[[ Data excerpts open ]]
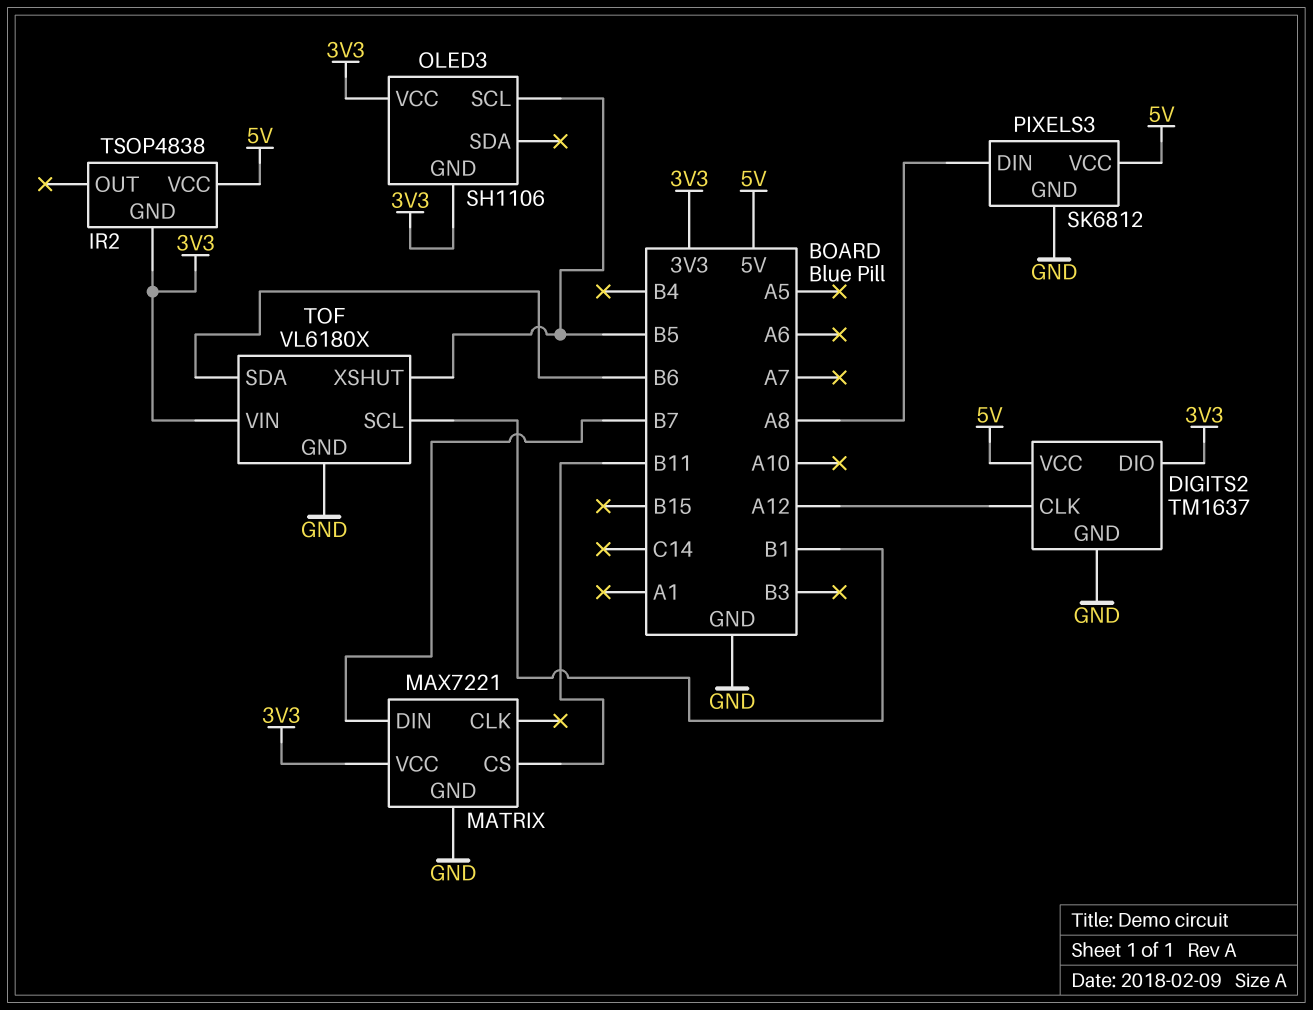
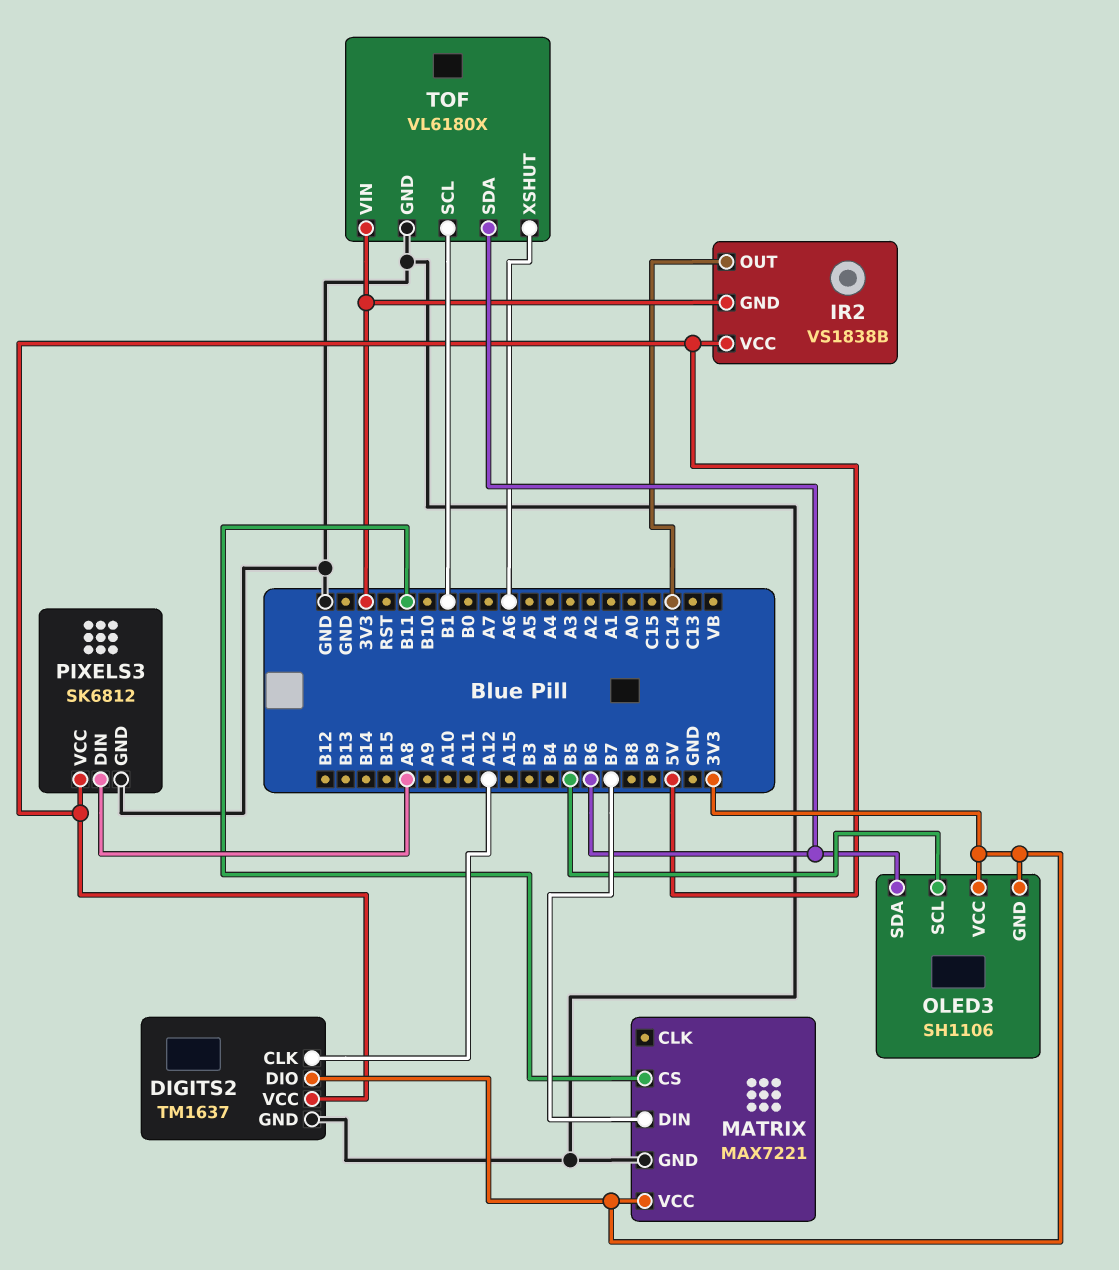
IR2: TSOP4838 -> VS1838B
IR2 pin OUT: none -> C14
OLED3 pin SDA: none -> B6
TOF pin XSHUT: B5 -> A6

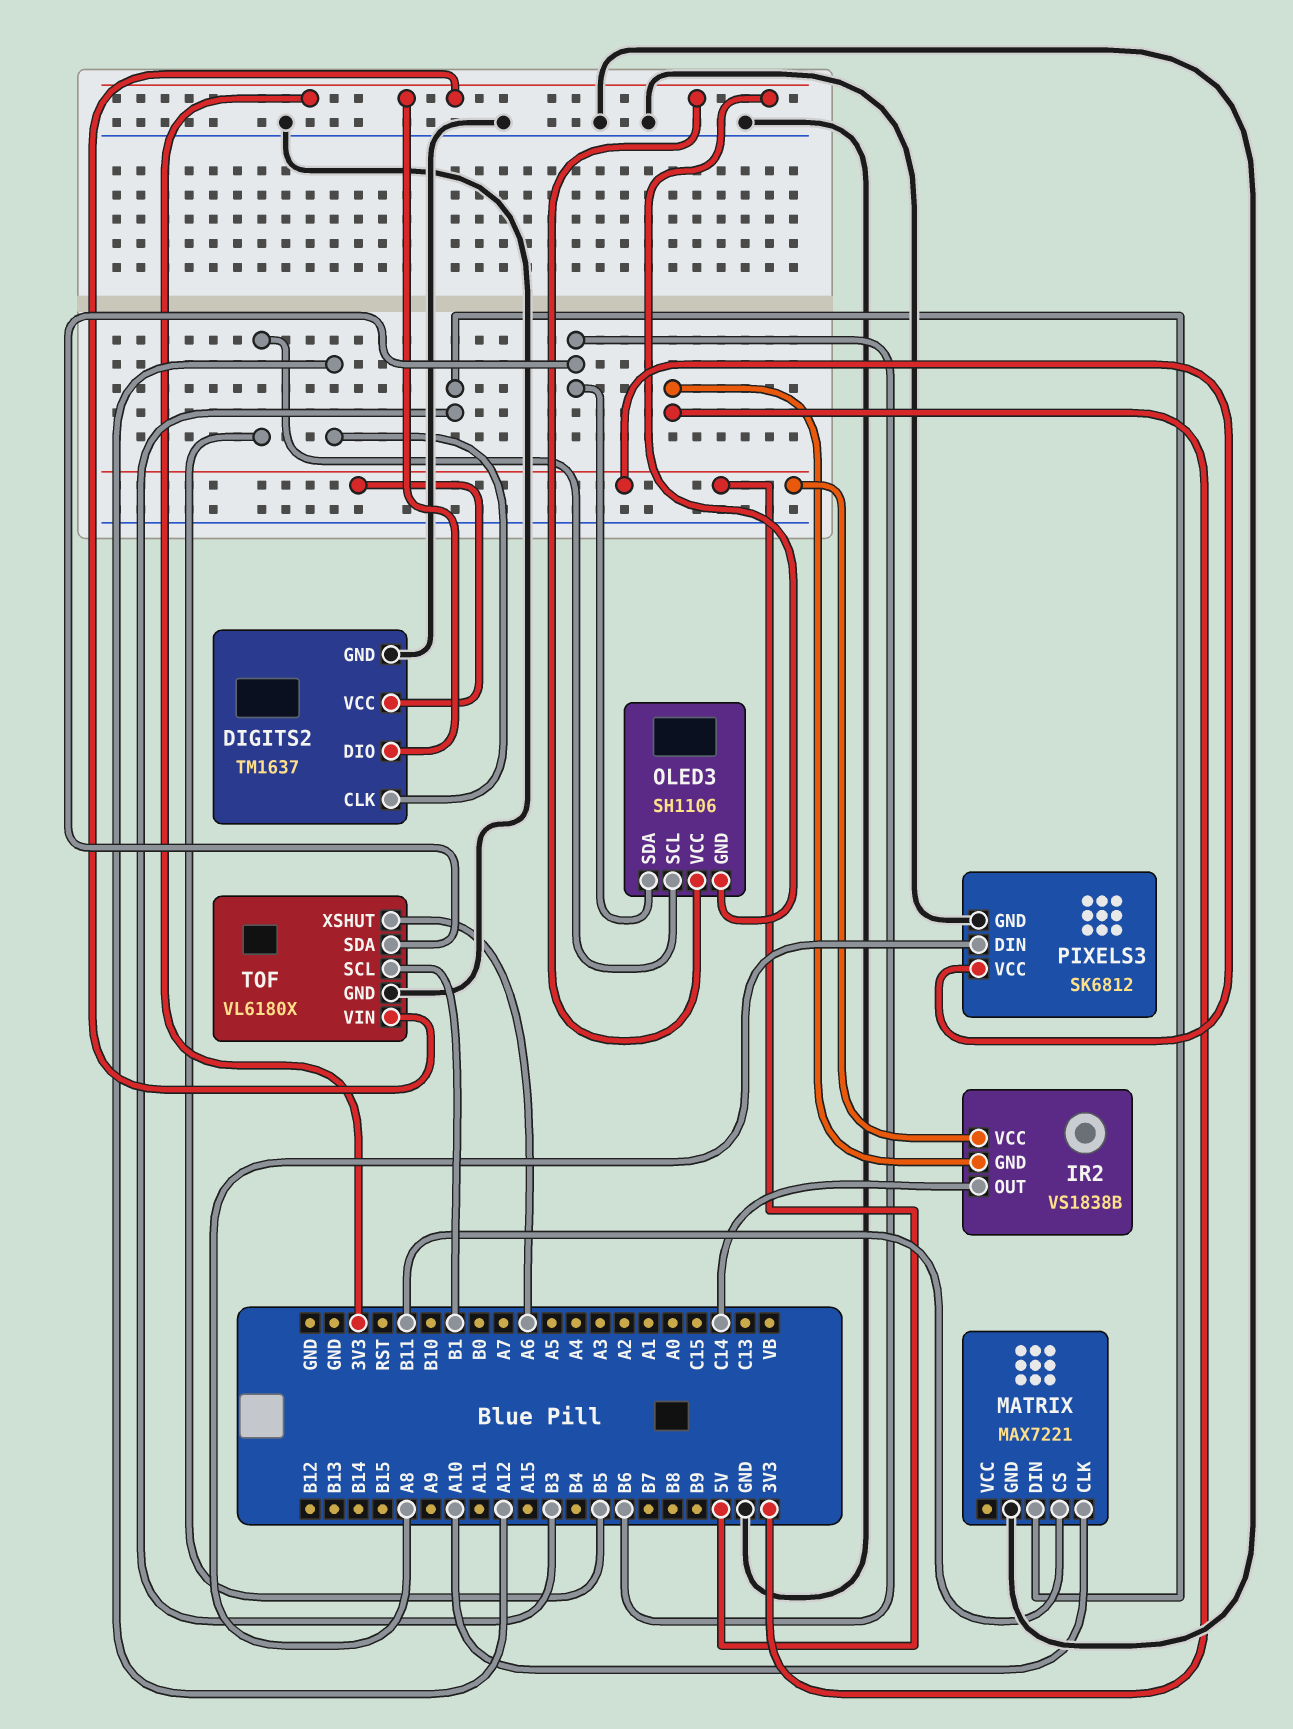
MATRIX pin CLK: none -> A10
MATRIX pin DIN: B7 -> B3
MATRIX pin VCC: 3V3 -> none

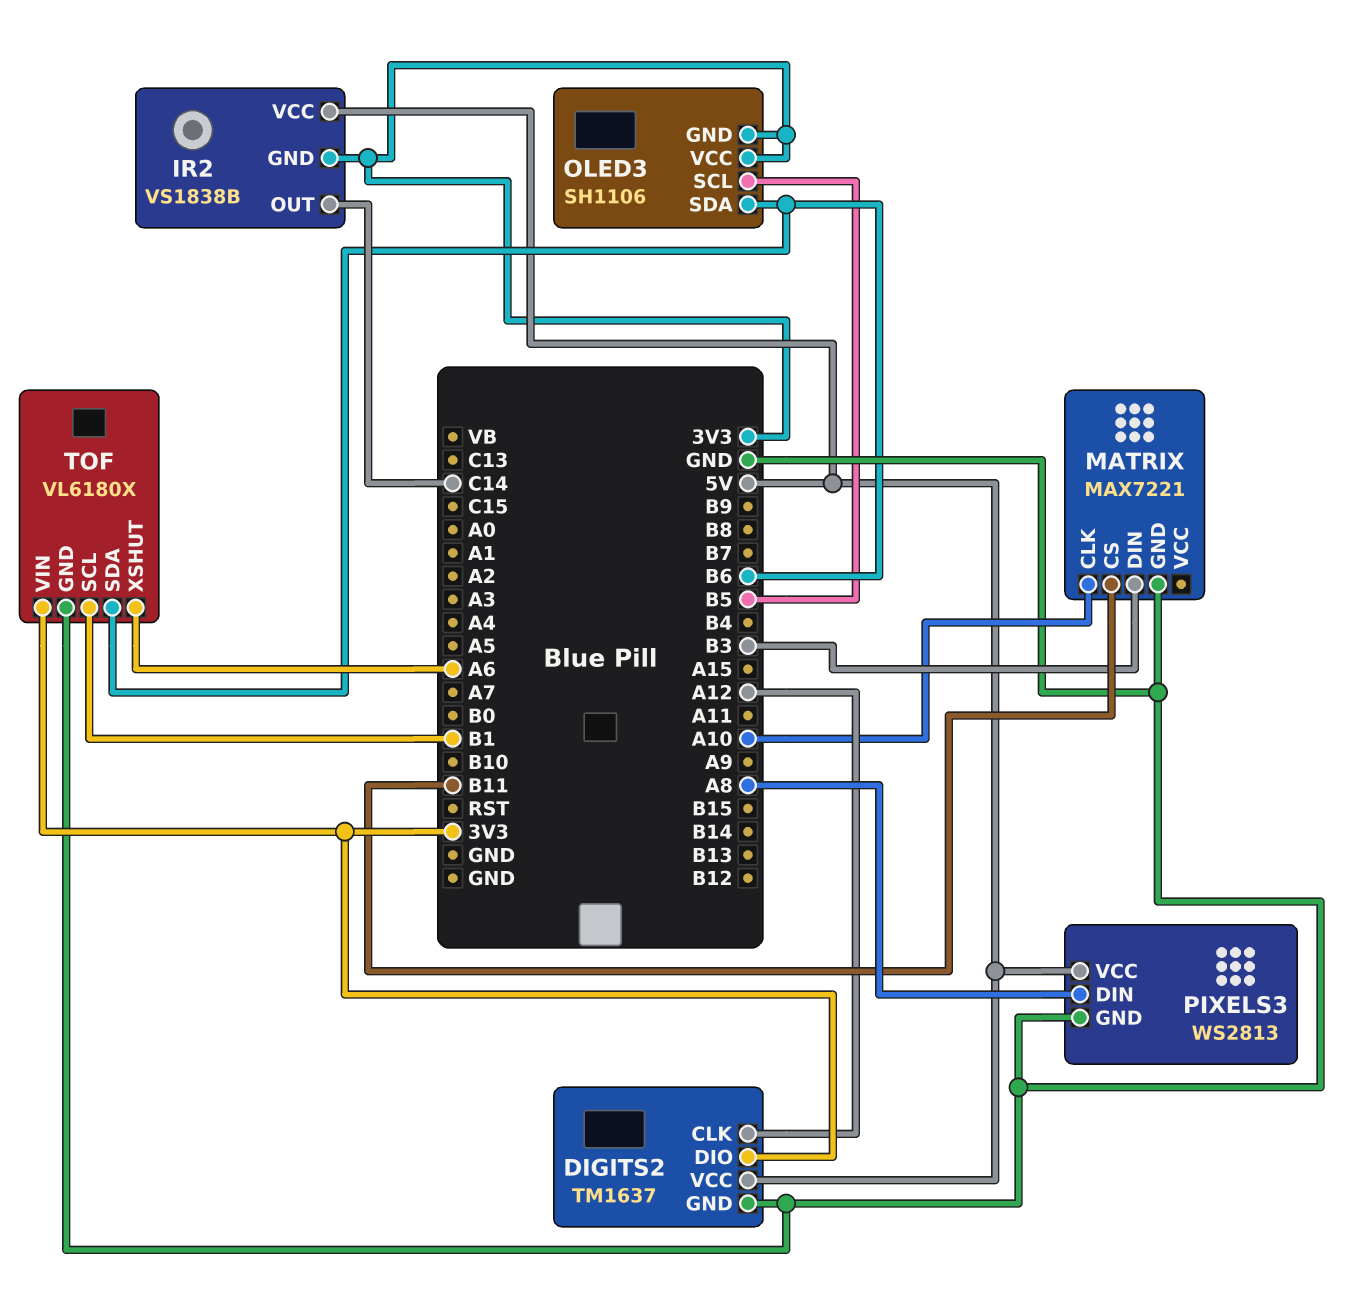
PIXELS3: SK6812 -> WS2813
[[ Data excerpts closed ]]
#### To do:
The expected result is the complete listing above, printed exactly, with no pictures.

#### Answer box:
IR2: TSOP4838 -> VS1838B
IR2 pin OUT: none -> C14
OLED3 pin SDA: none -> B6
TOF pin XSHUT: B5 -> A6

MATRIX pin CLK: none -> A10
MATRIX pin DIN: B7 -> B3
MATRIX pin VCC: 3V3 -> none

PIXELS3: SK6812 -> WS2813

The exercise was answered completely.